▶ [THE TASK] Please reproduce each line of the data below exactly as shown.

(Change detection outputs)
>>>>
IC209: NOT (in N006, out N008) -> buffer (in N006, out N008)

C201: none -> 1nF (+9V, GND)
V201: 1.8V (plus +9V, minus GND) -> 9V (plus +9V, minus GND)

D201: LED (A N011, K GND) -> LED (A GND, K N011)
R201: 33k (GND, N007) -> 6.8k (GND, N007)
<<<<
▶ [SOLUTION TO THE EXERCISE]
IC209: NOT (in N006, out N008) -> buffer (in N006, out N008)

C201: none -> 1nF (+9V, GND)
V201: 1.8V (plus +9V, minus GND) -> 9V (plus +9V, minus GND)

D201: LED (A N011, K GND) -> LED (A GND, K N011)
R201: 33k (GND, N007) -> 6.8k (GND, N007)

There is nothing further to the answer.